> [Exercise objective]
In the listing below, print exactly the lines between the line holding "R3: 4.7k (+3V3, W1) -> 4.7k (+15V, W1)" and the line holding "F1: 1A (3V3, N5) -> 750mA (3V3, N5)", inclusive, and no more.
------ Stored data ------
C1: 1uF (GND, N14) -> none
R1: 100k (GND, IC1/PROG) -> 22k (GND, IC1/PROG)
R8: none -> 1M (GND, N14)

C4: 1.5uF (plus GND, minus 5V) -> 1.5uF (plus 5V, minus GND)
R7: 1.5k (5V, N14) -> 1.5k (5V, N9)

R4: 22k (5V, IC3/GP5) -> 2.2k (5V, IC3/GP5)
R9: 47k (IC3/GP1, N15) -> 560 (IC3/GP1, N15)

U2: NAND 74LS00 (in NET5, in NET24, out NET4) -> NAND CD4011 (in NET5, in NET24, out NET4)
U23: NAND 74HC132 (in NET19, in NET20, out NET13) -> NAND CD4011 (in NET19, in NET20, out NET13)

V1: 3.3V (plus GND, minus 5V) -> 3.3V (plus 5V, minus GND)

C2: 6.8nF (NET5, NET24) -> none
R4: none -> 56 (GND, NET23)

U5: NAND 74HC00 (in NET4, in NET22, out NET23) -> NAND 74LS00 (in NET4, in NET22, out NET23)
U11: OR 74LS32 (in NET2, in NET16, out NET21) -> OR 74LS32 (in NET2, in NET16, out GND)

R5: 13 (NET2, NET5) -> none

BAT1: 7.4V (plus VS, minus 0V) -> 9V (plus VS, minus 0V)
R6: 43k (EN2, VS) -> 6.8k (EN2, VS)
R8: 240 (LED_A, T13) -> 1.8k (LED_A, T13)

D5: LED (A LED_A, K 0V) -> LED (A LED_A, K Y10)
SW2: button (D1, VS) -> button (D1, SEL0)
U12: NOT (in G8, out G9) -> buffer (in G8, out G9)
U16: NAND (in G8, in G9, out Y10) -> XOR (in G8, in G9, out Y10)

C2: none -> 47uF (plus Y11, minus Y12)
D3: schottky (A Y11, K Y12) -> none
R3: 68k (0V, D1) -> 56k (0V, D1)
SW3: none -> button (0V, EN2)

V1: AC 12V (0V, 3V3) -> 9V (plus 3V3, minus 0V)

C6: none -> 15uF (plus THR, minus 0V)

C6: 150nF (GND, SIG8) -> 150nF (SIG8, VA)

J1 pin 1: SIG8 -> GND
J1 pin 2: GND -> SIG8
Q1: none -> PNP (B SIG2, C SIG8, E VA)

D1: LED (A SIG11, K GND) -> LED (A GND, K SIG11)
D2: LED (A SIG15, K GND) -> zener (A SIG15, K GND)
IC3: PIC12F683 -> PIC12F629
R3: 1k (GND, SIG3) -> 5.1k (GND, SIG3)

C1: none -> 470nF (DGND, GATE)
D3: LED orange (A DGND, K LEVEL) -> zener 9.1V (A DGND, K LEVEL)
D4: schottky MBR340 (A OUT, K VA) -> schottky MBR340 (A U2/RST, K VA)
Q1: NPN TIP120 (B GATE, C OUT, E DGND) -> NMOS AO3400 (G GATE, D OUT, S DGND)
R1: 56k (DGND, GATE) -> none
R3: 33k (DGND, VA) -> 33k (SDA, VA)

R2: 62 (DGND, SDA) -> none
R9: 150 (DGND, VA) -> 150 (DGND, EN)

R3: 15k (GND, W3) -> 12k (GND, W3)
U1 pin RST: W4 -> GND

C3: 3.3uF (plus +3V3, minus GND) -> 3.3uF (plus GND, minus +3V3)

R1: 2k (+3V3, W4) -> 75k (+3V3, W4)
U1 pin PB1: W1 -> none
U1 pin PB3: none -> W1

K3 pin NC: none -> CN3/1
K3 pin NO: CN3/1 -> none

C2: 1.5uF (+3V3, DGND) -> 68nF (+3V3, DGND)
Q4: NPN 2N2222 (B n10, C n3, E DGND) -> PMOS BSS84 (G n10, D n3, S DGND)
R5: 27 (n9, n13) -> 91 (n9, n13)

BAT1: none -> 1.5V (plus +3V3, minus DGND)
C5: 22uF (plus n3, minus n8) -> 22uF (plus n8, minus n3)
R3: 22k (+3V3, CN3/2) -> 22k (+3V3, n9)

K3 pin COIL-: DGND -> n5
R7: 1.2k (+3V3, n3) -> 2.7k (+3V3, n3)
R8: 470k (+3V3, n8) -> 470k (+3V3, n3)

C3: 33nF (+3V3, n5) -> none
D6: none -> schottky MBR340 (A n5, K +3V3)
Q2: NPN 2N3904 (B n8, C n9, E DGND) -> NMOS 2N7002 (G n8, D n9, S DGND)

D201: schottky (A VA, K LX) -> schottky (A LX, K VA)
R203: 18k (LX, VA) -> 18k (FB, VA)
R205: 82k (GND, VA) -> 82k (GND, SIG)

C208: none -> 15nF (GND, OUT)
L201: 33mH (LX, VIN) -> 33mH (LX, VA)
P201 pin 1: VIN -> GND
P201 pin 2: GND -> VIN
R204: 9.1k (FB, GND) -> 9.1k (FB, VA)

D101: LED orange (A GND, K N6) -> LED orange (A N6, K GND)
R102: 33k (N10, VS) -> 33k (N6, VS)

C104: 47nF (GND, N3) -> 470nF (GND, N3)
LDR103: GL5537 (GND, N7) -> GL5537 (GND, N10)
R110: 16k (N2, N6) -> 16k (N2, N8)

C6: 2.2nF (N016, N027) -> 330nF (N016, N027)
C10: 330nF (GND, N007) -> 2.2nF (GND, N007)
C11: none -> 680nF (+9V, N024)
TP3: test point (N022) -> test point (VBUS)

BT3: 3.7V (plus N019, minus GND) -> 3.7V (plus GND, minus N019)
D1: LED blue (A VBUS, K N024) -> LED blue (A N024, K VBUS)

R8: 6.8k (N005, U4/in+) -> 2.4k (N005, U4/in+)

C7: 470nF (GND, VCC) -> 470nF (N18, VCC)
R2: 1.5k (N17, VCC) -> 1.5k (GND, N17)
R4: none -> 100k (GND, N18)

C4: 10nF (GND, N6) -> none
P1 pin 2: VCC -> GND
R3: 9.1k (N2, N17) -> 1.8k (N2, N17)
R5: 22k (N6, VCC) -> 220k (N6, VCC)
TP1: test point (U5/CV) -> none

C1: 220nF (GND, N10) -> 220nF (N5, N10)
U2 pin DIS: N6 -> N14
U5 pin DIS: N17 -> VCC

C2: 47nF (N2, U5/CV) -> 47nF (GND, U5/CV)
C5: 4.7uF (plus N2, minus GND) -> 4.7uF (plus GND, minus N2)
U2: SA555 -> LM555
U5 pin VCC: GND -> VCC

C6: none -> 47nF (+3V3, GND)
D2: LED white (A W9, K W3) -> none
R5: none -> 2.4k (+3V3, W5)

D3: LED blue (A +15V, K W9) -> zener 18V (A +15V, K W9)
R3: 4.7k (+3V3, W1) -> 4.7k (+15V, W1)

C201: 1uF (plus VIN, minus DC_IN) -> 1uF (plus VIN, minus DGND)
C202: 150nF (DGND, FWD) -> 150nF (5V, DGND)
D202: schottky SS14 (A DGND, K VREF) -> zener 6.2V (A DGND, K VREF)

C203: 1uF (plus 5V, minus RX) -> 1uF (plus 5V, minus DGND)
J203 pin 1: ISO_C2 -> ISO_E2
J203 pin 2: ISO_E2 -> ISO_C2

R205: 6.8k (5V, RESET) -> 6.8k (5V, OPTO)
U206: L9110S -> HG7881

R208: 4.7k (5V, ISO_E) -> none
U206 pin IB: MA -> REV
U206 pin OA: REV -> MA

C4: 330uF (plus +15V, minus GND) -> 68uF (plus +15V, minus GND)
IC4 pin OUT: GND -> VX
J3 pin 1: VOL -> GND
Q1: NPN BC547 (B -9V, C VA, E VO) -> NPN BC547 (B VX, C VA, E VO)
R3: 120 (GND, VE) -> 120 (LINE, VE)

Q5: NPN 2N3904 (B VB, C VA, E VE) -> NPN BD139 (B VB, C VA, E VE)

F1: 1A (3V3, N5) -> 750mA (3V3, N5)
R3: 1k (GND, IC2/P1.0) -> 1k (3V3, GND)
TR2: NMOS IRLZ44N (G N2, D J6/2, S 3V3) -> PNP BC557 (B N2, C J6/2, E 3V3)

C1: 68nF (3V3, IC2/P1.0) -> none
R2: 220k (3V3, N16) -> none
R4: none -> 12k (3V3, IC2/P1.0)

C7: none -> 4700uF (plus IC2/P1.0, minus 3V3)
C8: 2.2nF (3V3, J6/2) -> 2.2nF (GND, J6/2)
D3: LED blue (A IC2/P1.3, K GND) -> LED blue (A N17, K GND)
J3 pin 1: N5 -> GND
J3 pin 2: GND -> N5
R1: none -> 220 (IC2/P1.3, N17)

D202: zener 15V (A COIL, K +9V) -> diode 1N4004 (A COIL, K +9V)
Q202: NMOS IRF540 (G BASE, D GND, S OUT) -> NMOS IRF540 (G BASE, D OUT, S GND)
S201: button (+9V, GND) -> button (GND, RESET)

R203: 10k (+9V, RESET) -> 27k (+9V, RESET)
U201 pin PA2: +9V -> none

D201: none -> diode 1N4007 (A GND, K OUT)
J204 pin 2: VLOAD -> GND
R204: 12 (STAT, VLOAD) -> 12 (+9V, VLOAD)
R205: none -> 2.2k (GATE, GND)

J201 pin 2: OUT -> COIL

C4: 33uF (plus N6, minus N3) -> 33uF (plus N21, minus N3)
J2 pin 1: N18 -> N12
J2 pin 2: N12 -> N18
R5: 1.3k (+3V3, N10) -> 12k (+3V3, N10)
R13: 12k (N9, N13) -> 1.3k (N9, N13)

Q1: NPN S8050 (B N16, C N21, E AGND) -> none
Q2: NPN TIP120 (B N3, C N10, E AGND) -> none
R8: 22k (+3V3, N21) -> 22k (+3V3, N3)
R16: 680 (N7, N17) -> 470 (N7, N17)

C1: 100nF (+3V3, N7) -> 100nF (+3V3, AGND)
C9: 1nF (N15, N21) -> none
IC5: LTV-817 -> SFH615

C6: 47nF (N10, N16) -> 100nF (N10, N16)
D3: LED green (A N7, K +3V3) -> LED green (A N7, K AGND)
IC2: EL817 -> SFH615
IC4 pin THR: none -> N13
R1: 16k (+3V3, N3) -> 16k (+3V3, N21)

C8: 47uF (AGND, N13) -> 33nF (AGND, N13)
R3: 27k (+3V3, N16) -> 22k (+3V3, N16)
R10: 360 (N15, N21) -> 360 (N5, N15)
------
> [Task output]
R3: 4.7k (+3V3, W1) -> 4.7k (+15V, W1)

C201: 1uF (plus VIN, minus DC_IN) -> 1uF (plus VIN, minus DGND)
C202: 150nF (DGND, FWD) -> 150nF (5V, DGND)
D202: schottky SS14 (A DGND, K VREF) -> zener 6.2V (A DGND, K VREF)

C203: 1uF (plus 5V, minus RX) -> 1uF (plus 5V, minus DGND)
J203 pin 1: ISO_C2 -> ISO_E2
J203 pin 2: ISO_E2 -> ISO_C2

R205: 6.8k (5V, RESET) -> 6.8k (5V, OPTO)
U206: L9110S -> HG7881

R208: 4.7k (5V, ISO_E) -> none
U206 pin IB: MA -> REV
U206 pin OA: REV -> MA

C4: 330uF (plus +15V, minus GND) -> 68uF (plus +15V, minus GND)
IC4 pin OUT: GND -> VX
J3 pin 1: VOL -> GND
Q1: NPN BC547 (B -9V, C VA, E VO) -> NPN BC547 (B VX, C VA, E VO)
R3: 120 (GND, VE) -> 120 (LINE, VE)

Q5: NPN 2N3904 (B VB, C VA, E VE) -> NPN BD139 (B VB, C VA, E VE)

F1: 1A (3V3, N5) -> 750mA (3V3, N5)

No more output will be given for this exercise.